RAW DATA START
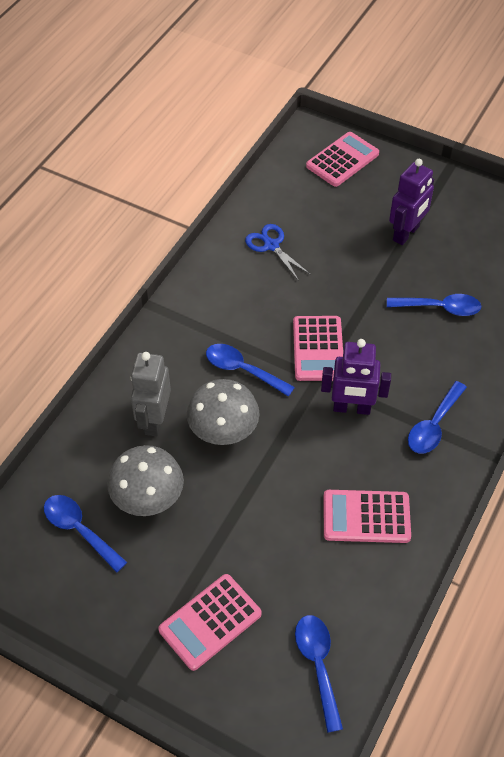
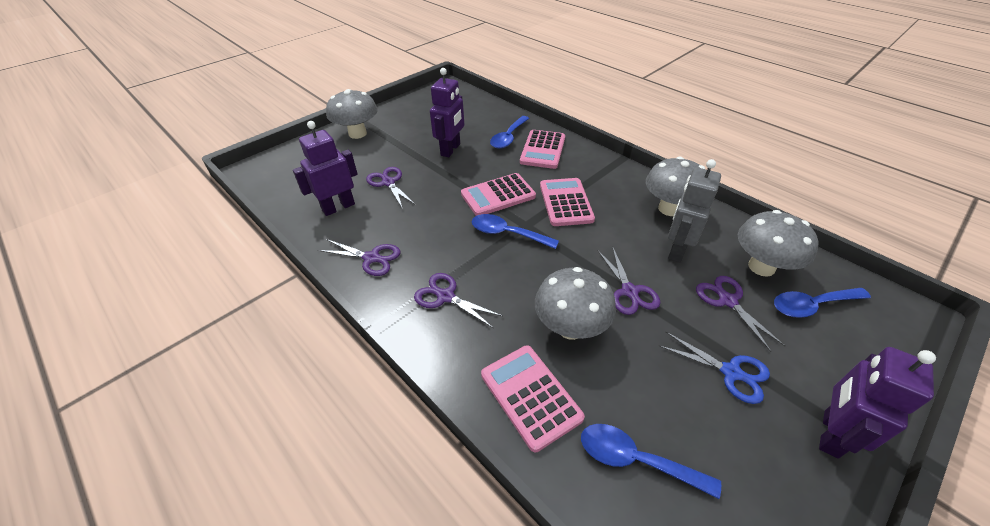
blue spoon: 5 -> 4
grey mushroom: 2 -> 4
purple robot: 2 -> 3
purple scissors: 0 -> 5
RAW DATA END
EXERCISE AIM:
Type the listing out again word for word, passing over each picture.

EXERCISE ANSWER:
blue spoon: 5 -> 4
grey mushroom: 2 -> 4
purple robot: 2 -> 3
purple scissors: 0 -> 5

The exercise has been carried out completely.